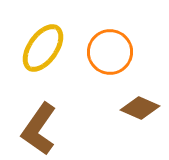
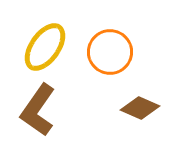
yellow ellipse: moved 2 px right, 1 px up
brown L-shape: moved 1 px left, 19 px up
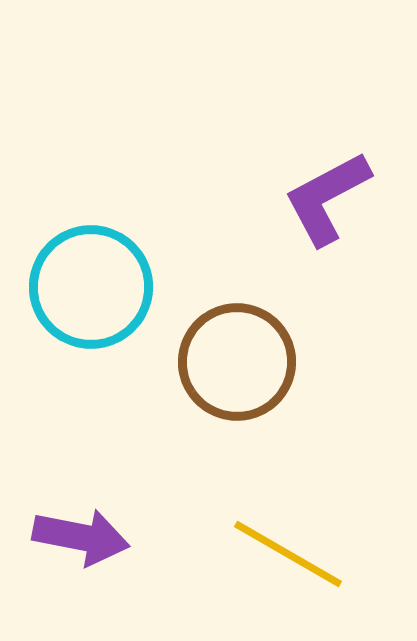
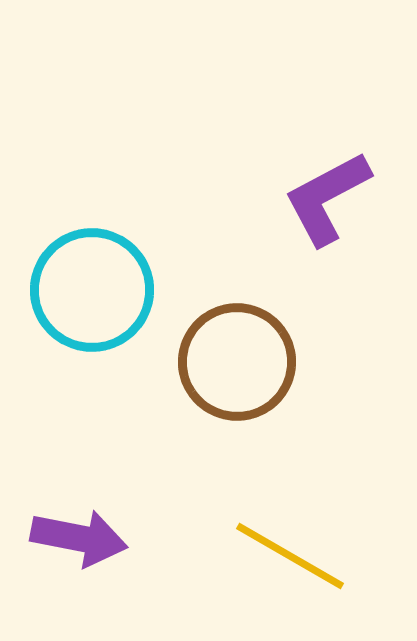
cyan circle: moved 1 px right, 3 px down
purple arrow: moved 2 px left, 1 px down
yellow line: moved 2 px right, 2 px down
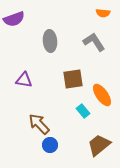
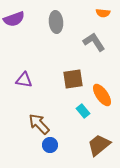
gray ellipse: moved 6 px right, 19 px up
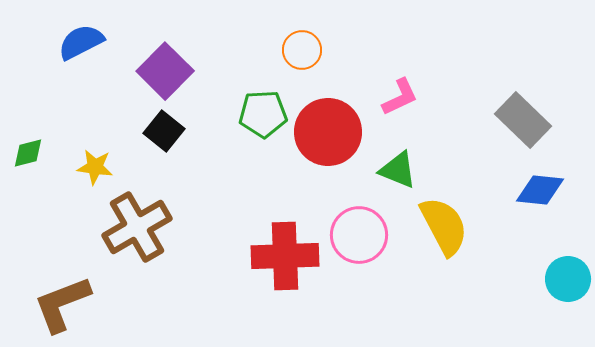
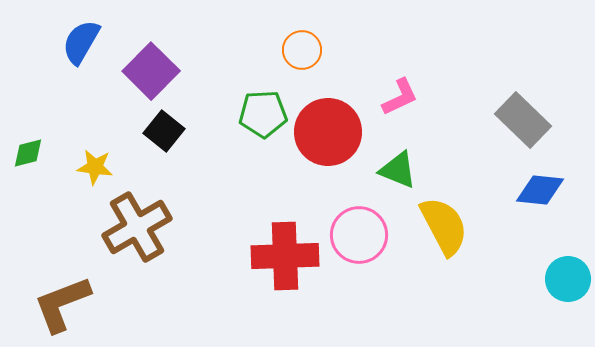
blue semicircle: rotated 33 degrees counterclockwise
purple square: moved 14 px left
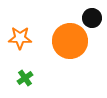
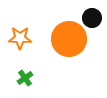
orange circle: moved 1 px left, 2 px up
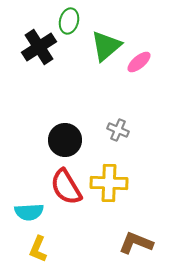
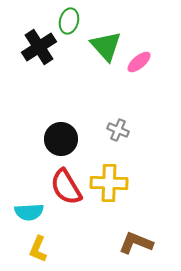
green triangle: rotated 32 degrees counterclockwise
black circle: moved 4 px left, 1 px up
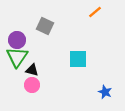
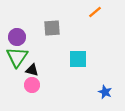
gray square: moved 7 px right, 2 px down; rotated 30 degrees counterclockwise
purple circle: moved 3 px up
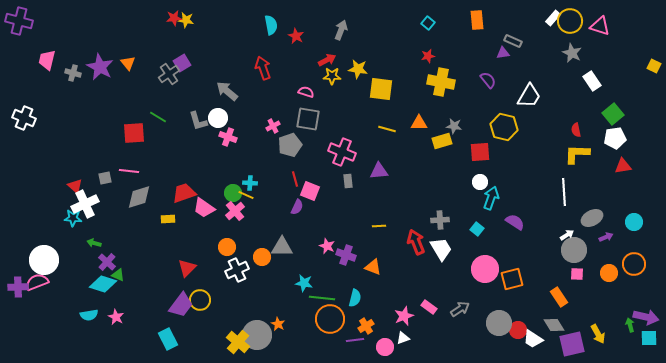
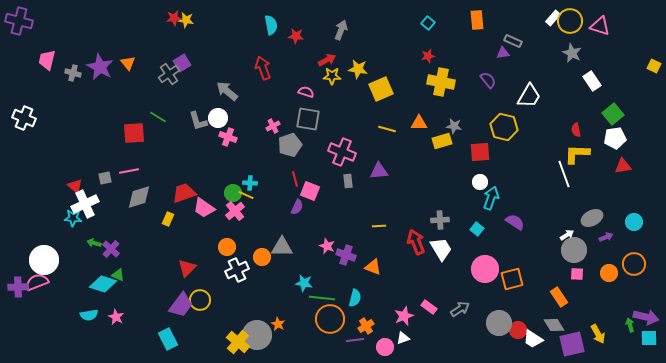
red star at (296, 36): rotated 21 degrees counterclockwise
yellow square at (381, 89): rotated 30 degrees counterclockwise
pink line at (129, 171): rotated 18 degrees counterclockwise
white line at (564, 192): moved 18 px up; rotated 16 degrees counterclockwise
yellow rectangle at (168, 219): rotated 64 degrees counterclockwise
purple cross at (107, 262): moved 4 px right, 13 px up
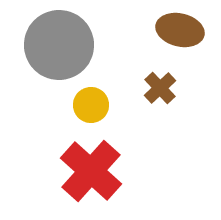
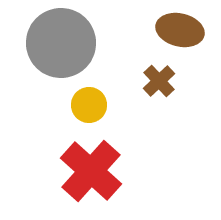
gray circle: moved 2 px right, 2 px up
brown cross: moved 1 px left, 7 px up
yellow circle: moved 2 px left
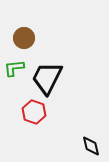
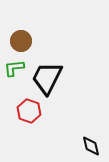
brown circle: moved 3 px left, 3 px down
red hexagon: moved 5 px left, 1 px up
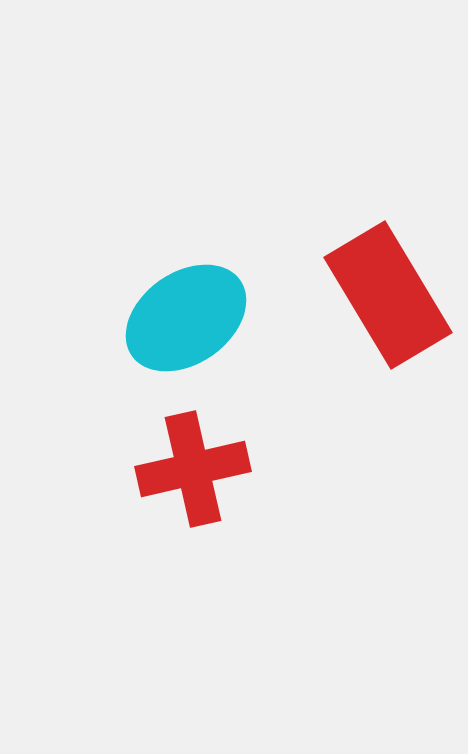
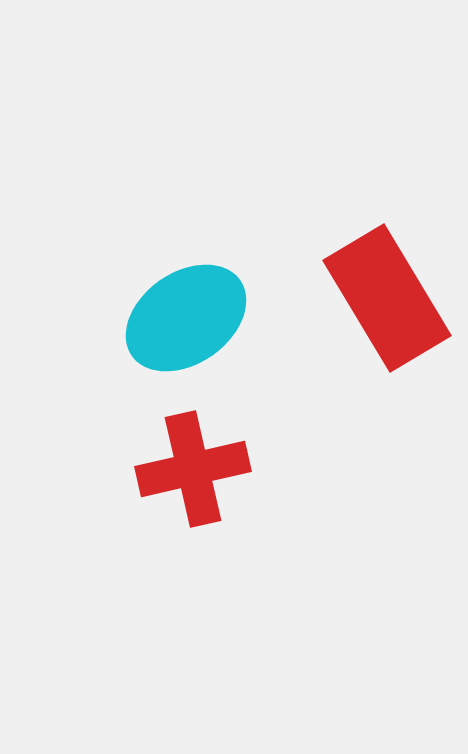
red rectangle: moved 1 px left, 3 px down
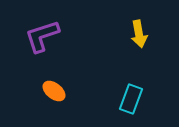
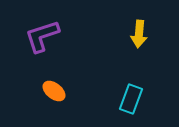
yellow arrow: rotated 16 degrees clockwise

*****

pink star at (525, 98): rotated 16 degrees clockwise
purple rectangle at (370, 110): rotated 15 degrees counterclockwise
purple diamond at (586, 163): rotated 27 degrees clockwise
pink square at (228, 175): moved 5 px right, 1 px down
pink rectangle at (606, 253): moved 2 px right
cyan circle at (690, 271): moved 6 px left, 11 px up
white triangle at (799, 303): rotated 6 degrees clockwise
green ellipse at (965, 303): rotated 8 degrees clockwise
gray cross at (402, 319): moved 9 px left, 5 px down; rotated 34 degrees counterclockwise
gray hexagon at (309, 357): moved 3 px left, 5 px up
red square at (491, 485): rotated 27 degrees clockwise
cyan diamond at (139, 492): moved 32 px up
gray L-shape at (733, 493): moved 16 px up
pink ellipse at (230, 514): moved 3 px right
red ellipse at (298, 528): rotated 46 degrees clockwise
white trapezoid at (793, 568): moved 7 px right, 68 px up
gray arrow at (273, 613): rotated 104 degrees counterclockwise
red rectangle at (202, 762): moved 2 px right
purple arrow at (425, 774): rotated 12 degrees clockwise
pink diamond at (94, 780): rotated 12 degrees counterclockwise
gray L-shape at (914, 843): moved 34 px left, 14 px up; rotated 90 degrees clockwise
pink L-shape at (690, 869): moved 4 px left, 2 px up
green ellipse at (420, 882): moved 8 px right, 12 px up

*****

PROBLEM TO SOLVE
Everything from the line with "brown L-shape: moved 1 px left, 19 px up" down to the line with "yellow arrow: rotated 16 degrees clockwise" in the data above should be copied exactly, with both end lines kept and the pictures left out.

TASK RESULT
brown L-shape: moved 1 px left, 19 px up
cyan circle: moved 1 px right, 3 px down
purple arrow: moved 2 px left, 1 px down
yellow line: moved 2 px right, 2 px down
gray ellipse: moved 6 px right, 19 px up
blue semicircle: rotated 33 degrees counterclockwise
purple square: moved 14 px left
orange circle: moved 1 px left, 2 px up
green triangle: rotated 32 degrees counterclockwise
black circle: moved 4 px left, 1 px up
gray square: moved 7 px right, 2 px down; rotated 30 degrees counterclockwise
purple circle: moved 3 px up
red star at (296, 36): rotated 21 degrees counterclockwise
yellow square at (381, 89): rotated 30 degrees counterclockwise
pink line at (129, 171): rotated 18 degrees counterclockwise
white line at (564, 192): moved 18 px up; rotated 16 degrees counterclockwise
yellow rectangle at (168, 219): rotated 64 degrees counterclockwise
purple cross at (107, 262): moved 4 px right, 13 px up
gray circle: moved 2 px right, 2 px up
brown cross: moved 1 px left, 7 px up
yellow circle: moved 2 px left
brown circle: moved 3 px left, 3 px down
red hexagon: moved 5 px left, 1 px up
red rectangle: moved 1 px left, 3 px down
yellow arrow: rotated 16 degrees clockwise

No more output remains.